Records from a dataset:

---*---

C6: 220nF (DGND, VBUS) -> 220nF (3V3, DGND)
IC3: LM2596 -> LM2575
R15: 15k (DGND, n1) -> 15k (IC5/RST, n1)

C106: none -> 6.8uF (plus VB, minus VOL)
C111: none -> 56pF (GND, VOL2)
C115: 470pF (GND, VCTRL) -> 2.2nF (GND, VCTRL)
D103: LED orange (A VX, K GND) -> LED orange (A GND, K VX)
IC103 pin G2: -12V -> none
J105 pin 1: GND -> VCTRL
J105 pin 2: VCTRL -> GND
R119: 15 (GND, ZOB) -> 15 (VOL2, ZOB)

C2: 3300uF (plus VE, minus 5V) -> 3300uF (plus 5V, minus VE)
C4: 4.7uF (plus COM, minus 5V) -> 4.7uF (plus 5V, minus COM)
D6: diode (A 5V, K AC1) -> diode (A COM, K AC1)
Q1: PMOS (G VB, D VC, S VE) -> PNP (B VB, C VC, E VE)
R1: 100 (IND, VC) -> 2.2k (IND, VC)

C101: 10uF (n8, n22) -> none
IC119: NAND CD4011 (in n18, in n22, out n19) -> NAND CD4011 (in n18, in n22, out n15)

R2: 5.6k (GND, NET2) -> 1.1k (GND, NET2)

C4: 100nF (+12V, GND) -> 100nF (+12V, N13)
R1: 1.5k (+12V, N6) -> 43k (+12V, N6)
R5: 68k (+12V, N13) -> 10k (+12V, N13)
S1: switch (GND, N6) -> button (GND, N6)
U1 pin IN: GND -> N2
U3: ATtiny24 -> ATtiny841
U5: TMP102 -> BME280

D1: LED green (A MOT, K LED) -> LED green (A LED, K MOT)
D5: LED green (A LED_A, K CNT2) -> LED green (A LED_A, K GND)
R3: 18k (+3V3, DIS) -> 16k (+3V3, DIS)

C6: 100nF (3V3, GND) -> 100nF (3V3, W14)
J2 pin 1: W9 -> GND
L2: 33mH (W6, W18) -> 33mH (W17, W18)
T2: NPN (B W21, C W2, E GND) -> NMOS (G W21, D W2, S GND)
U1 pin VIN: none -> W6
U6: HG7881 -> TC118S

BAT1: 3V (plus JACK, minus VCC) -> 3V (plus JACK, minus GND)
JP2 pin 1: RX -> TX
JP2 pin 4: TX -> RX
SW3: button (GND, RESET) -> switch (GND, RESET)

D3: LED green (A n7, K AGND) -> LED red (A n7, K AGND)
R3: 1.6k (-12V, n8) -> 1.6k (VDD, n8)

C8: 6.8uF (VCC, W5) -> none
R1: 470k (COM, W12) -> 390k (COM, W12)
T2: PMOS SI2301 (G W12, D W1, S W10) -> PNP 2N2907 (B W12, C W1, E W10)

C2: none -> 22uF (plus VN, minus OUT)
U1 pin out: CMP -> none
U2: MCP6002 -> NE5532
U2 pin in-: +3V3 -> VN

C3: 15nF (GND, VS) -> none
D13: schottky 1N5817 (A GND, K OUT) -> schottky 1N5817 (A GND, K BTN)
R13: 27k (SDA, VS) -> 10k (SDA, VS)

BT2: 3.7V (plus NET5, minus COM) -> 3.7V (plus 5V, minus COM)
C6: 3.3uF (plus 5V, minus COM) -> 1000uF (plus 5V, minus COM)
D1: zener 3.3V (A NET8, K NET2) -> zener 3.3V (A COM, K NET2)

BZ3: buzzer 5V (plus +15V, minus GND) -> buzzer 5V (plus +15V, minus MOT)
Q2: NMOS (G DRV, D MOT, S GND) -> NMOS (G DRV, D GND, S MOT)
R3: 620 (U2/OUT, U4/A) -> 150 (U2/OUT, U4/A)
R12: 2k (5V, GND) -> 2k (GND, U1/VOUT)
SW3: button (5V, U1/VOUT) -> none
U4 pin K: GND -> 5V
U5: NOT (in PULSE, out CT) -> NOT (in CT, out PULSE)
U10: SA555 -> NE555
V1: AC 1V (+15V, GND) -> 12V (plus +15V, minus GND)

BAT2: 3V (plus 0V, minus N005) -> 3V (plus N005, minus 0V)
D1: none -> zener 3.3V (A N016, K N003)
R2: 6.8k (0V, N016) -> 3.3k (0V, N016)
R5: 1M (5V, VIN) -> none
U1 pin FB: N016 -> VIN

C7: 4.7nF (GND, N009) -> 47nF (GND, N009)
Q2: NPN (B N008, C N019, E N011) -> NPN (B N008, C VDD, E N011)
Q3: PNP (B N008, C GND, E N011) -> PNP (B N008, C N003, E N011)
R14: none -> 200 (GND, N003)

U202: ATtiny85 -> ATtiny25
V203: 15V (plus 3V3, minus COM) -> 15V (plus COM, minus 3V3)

---*---

**TASK GOAL:**
Your reply must repeat the entries above exactly and in full.

**RESPONSE FOR THIS EXERCISE:**
C6: 220nF (DGND, VBUS) -> 220nF (3V3, DGND)
IC3: LM2596 -> LM2575
R15: 15k (DGND, n1) -> 15k (IC5/RST, n1)

C106: none -> 6.8uF (plus VB, minus VOL)
C111: none -> 56pF (GND, VOL2)
C115: 470pF (GND, VCTRL) -> 2.2nF (GND, VCTRL)
D103: LED orange (A VX, K GND) -> LED orange (A GND, K VX)
IC103 pin G2: -12V -> none
J105 pin 1: GND -> VCTRL
J105 pin 2: VCTRL -> GND
R119: 15 (GND, ZOB) -> 15 (VOL2, ZOB)

C2: 3300uF (plus VE, minus 5V) -> 3300uF (plus 5V, minus VE)
C4: 4.7uF (plus COM, minus 5V) -> 4.7uF (plus 5V, minus COM)
D6: diode (A 5V, K AC1) -> diode (A COM, K AC1)
Q1: PMOS (G VB, D VC, S VE) -> PNP (B VB, C VC, E VE)
R1: 100 (IND, VC) -> 2.2k (IND, VC)

C101: 10uF (n8, n22) -> none
IC119: NAND CD4011 (in n18, in n22, out n19) -> NAND CD4011 (in n18, in n22, out n15)

R2: 5.6k (GND, NET2) -> 1.1k (GND, NET2)

C4: 100nF (+12V, GND) -> 100nF (+12V, N13)
R1: 1.5k (+12V, N6) -> 43k (+12V, N6)
R5: 68k (+12V, N13) -> 10k (+12V, N13)
S1: switch (GND, N6) -> button (GND, N6)
U1 pin IN: GND -> N2
U3: ATtiny24 -> ATtiny841
U5: TMP102 -> BME280

D1: LED green (A MOT, K LED) -> LED green (A LED, K MOT)
D5: LED green (A LED_A, K CNT2) -> LED green (A LED_A, K GND)
R3: 18k (+3V3, DIS) -> 16k (+3V3, DIS)

C6: 100nF (3V3, GND) -> 100nF (3V3, W14)
J2 pin 1: W9 -> GND
L2: 33mH (W6, W18) -> 33mH (W17, W18)
T2: NPN (B W21, C W2, E GND) -> NMOS (G W21, D W2, S GND)
U1 pin VIN: none -> W6
U6: HG7881 -> TC118S

BAT1: 3V (plus JACK, minus VCC) -> 3V (plus JACK, minus GND)
JP2 pin 1: RX -> TX
JP2 pin 4: TX -> RX
SW3: button (GND, RESET) -> switch (GND, RESET)

D3: LED green (A n7, K AGND) -> LED red (A n7, K AGND)
R3: 1.6k (-12V, n8) -> 1.6k (VDD, n8)

C8: 6.8uF (VCC, W5) -> none
R1: 470k (COM, W12) -> 390k (COM, W12)
T2: PMOS SI2301 (G W12, D W1, S W10) -> PNP 2N2907 (B W12, C W1, E W10)

C2: none -> 22uF (plus VN, minus OUT)
U1 pin out: CMP -> none
U2: MCP6002 -> NE5532
U2 pin in-: +3V3 -> VN

C3: 15nF (GND, VS) -> none
D13: schottky 1N5817 (A GND, K OUT) -> schottky 1N5817 (A GND, K BTN)
R13: 27k (SDA, VS) -> 10k (SDA, VS)

BT2: 3.7V (plus NET5, minus COM) -> 3.7V (plus 5V, minus COM)
C6: 3.3uF (plus 5V, minus COM) -> 1000uF (plus 5V, minus COM)
D1: zener 3.3V (A NET8, K NET2) -> zener 3.3V (A COM, K NET2)

BZ3: buzzer 5V (plus +15V, minus GND) -> buzzer 5V (plus +15V, minus MOT)
Q2: NMOS (G DRV, D MOT, S GND) -> NMOS (G DRV, D GND, S MOT)
R3: 620 (U2/OUT, U4/A) -> 150 (U2/OUT, U4/A)
R12: 2k (5V, GND) -> 2k (GND, U1/VOUT)
SW3: button (5V, U1/VOUT) -> none
U4 pin K: GND -> 5V
U5: NOT (in PULSE, out CT) -> NOT (in CT, out PULSE)
U10: SA555 -> NE555
V1: AC 1V (+15V, GND) -> 12V (plus +15V, minus GND)

BAT2: 3V (plus 0V, minus N005) -> 3V (plus N005, minus 0V)
D1: none -> zener 3.3V (A N016, K N003)
R2: 6.8k (0V, N016) -> 3.3k (0V, N016)
R5: 1M (5V, VIN) -> none
U1 pin FB: N016 -> VIN

C7: 4.7nF (GND, N009) -> 47nF (GND, N009)
Q2: NPN (B N008, C N019, E N011) -> NPN (B N008, C VDD, E N011)
Q3: PNP (B N008, C GND, E N011) -> PNP (B N008, C N003, E N011)
R14: none -> 200 (GND, N003)

U202: ATtiny85 -> ATtiny25
V203: 15V (plus 3V3, minus COM) -> 15V (plus COM, minus 3V3)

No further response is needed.